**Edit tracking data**

========================================================================

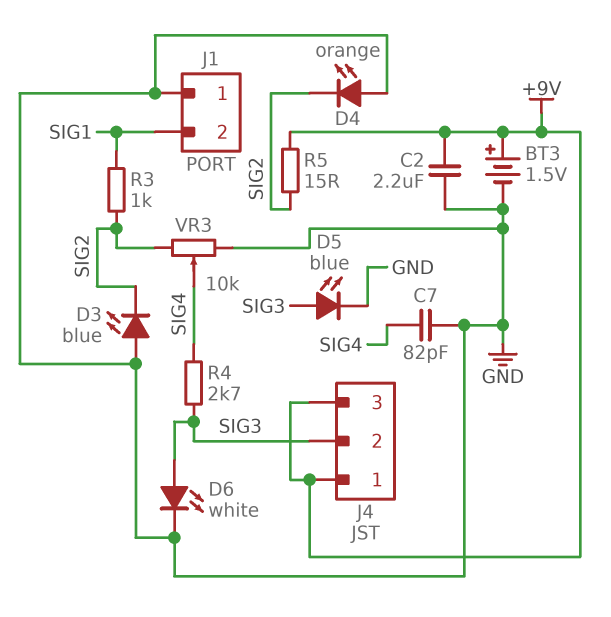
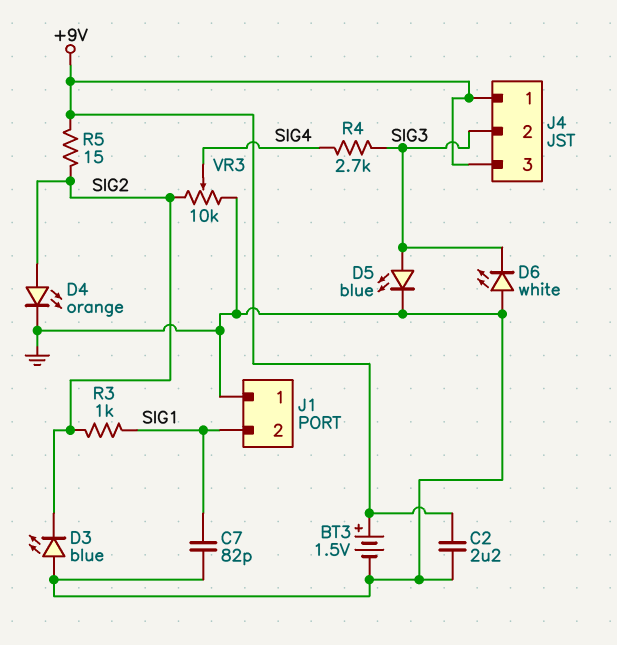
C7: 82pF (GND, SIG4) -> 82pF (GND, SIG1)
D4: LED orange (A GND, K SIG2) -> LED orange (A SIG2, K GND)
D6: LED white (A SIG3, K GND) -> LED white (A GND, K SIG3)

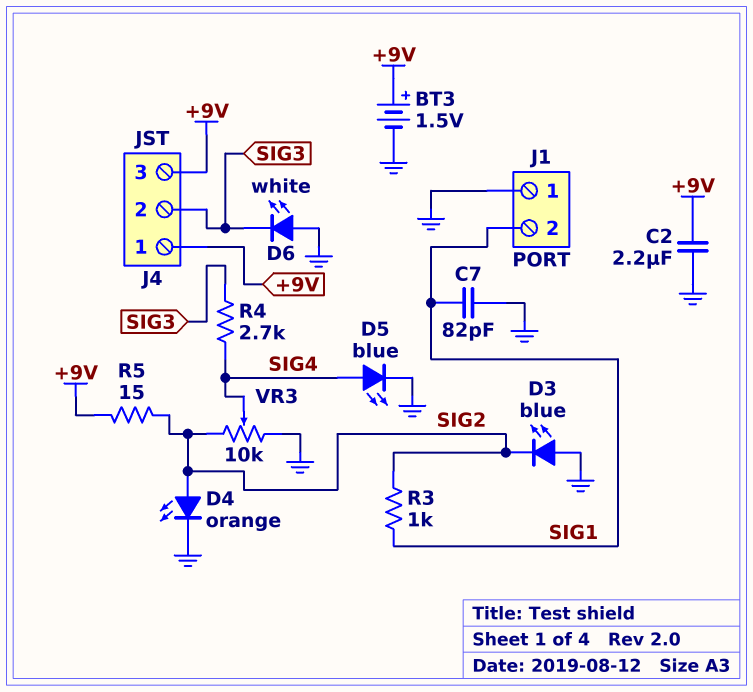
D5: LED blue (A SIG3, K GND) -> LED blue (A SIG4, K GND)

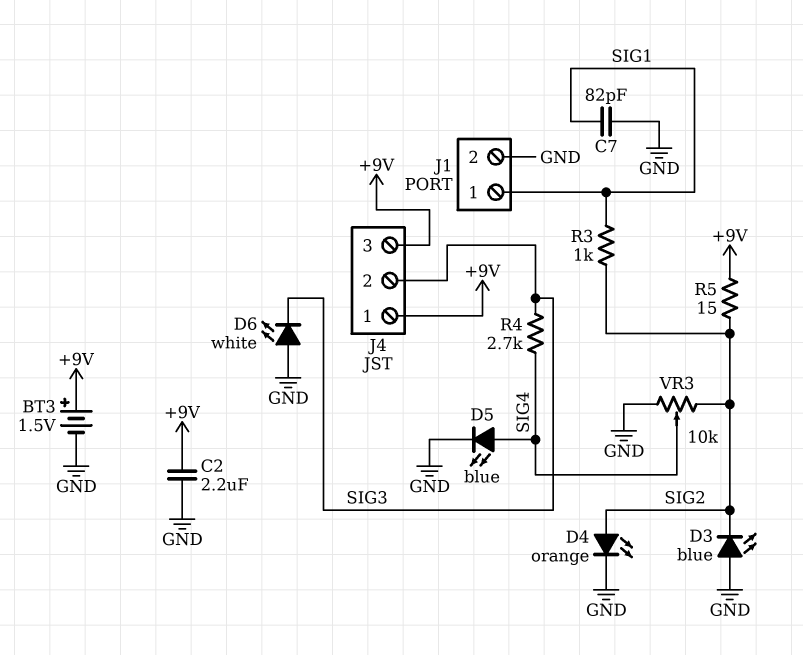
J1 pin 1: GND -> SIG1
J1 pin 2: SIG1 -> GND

========================================================================

Every record must be set down again exactly; pictures do not belong in the copy.

**The completed task**
C7: 82pF (GND, SIG4) -> 82pF (GND, SIG1)
D4: LED orange (A GND, K SIG2) -> LED orange (A SIG2, K GND)
D6: LED white (A SIG3, K GND) -> LED white (A GND, K SIG3)

D5: LED blue (A SIG3, K GND) -> LED blue (A SIG4, K GND)

J1 pin 1: GND -> SIG1
J1 pin 2: SIG1 -> GND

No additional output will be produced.